> _Material supplied_:
________________________________________

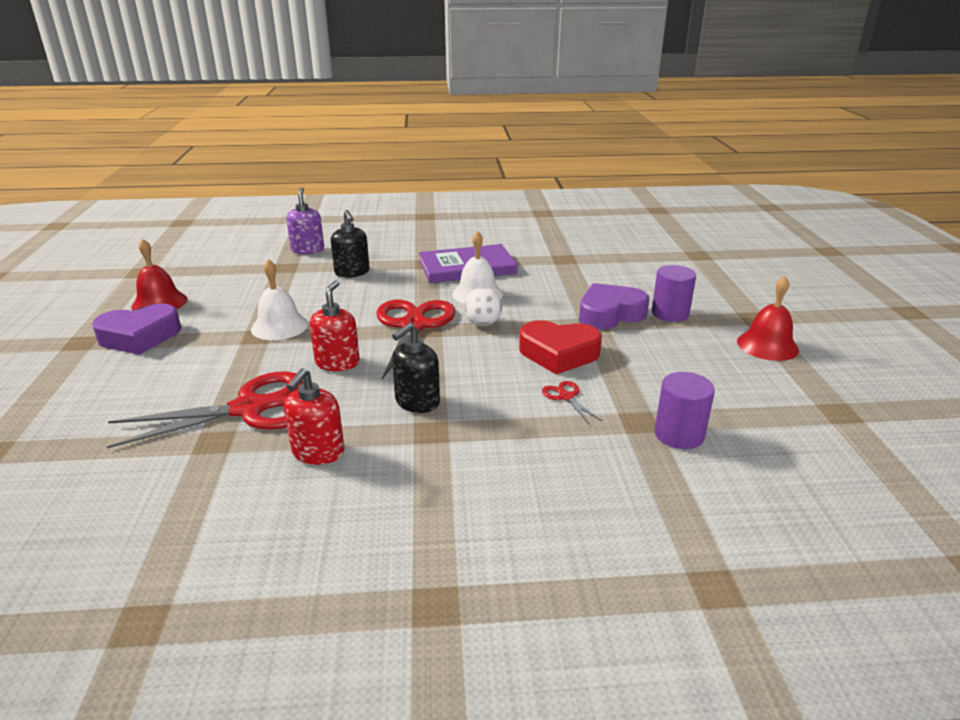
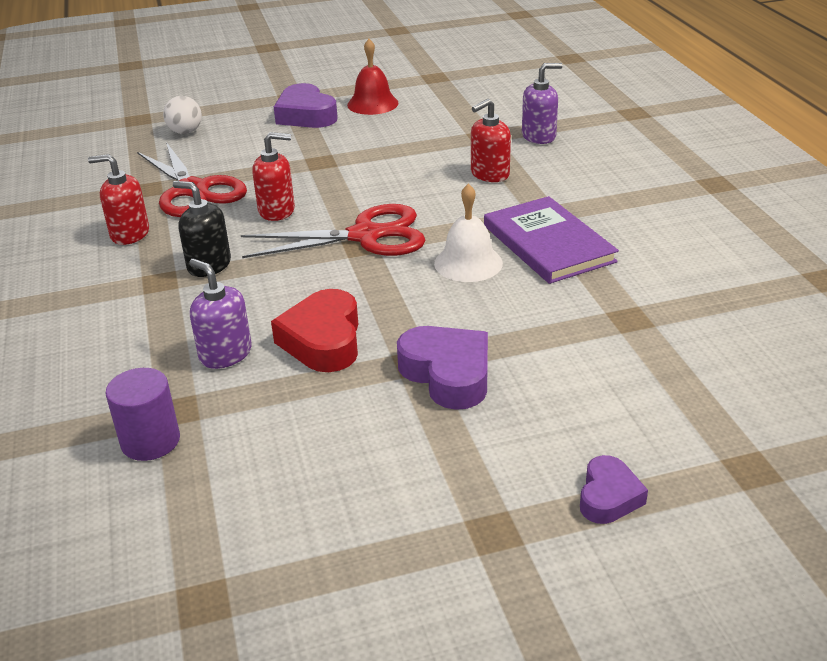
camera: 80 degrees right, 5 degrees up
white bell [251,259,308,340] -> none
black soap dispenser [331,210,370,278] -> red soap dispenser [471,99,511,182]
white ball [464,287,502,326] -> white ball moved to [163,96,202,134]
red scissors [542,381,602,424] -> purple soap dispenser [189,259,252,369]
purple cylinder [652,265,696,322] -> none
red bell [737,276,799,361] -> none
none -> purple heart [580,455,648,524]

________________________________________

> _Instructions for the task_:
The job is to return the listing above exactly, minus its pictures.

> _Written solution_:
camera: 80 degrees right, 5 degrees up
white bell [251,259,308,340] -> none
black soap dispenser [331,210,370,278] -> red soap dispenser [471,99,511,182]
white ball [464,287,502,326] -> white ball moved to [163,96,202,134]
red scissors [542,381,602,424] -> purple soap dispenser [189,259,252,369]
purple cylinder [652,265,696,322] -> none
red bell [737,276,799,361] -> none
none -> purple heart [580,455,648,524]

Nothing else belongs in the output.